====== EXERCISE MATERIALS

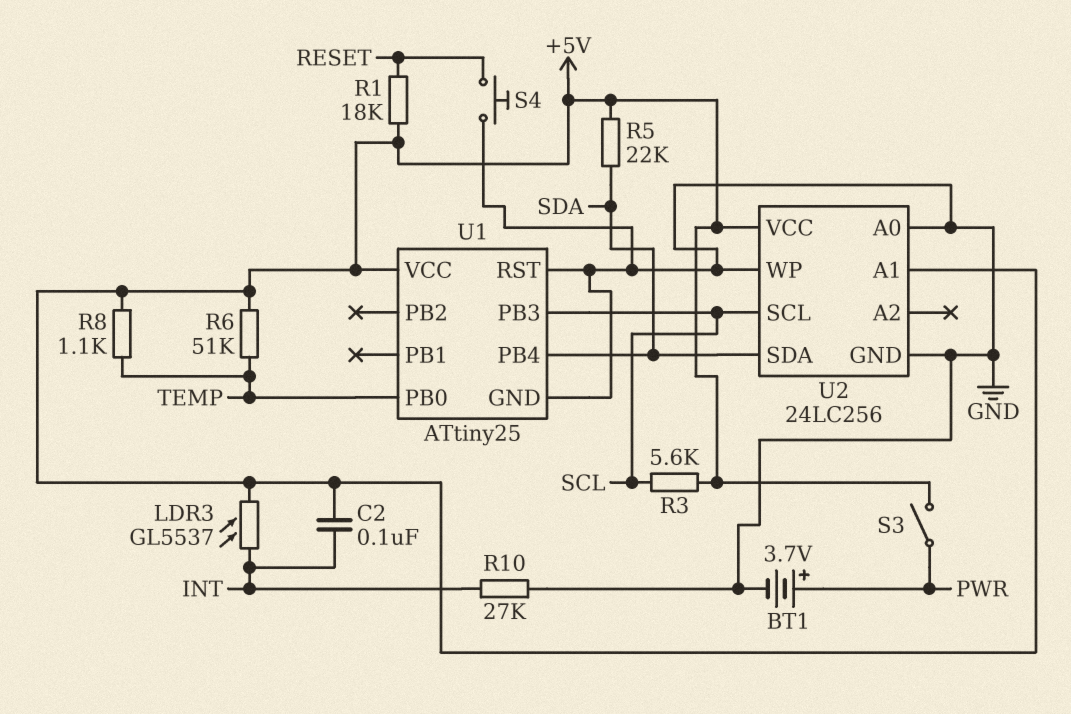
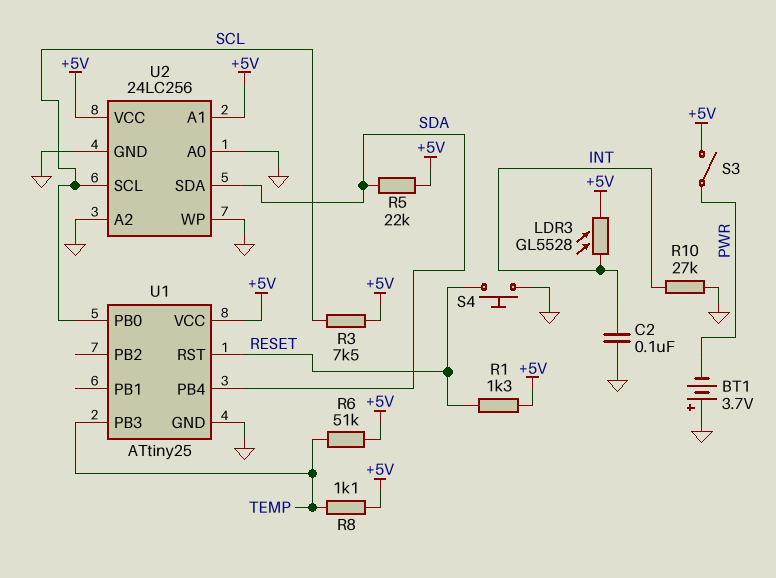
BT1: 3.7V (plus PWR, minus GND) -> 3.7V (plus GND, minus PWR)
C2: 100nF (+5V, INT) -> 100nF (GND, INT)
LDR3: GL5537 (+5V, INT) -> GL5528 (+5V, INT)
R1: 18k (+5V, RESET) -> 1.3k (+5V, RESET)
R3: 5.6k (+5V, SCL) -> 7.5k (+5V, SCL)
U1 pin PB0: TEMP -> SCL
U1 pin PB3: SCL -> TEMP
U1 pin RST: GND -> RESET
U2 pin A2: none -> GND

============

EXERCISE GOAL ::
Each line, from the beginning of the listing to the line bearing "U1 pin PB0: TEMP -> SCL" inclusive, should be copied exactly; the pictures stay out.

WRITTEN RESPONSE ::
BT1: 3.7V (plus PWR, minus GND) -> 3.7V (plus GND, minus PWR)
C2: 100nF (+5V, INT) -> 100nF (GND, INT)
LDR3: GL5537 (+5V, INT) -> GL5528 (+5V, INT)
R1: 18k (+5V, RESET) -> 1.3k (+5V, RESET)
R3: 5.6k (+5V, SCL) -> 7.5k (+5V, SCL)
U1 pin PB0: TEMP -> SCL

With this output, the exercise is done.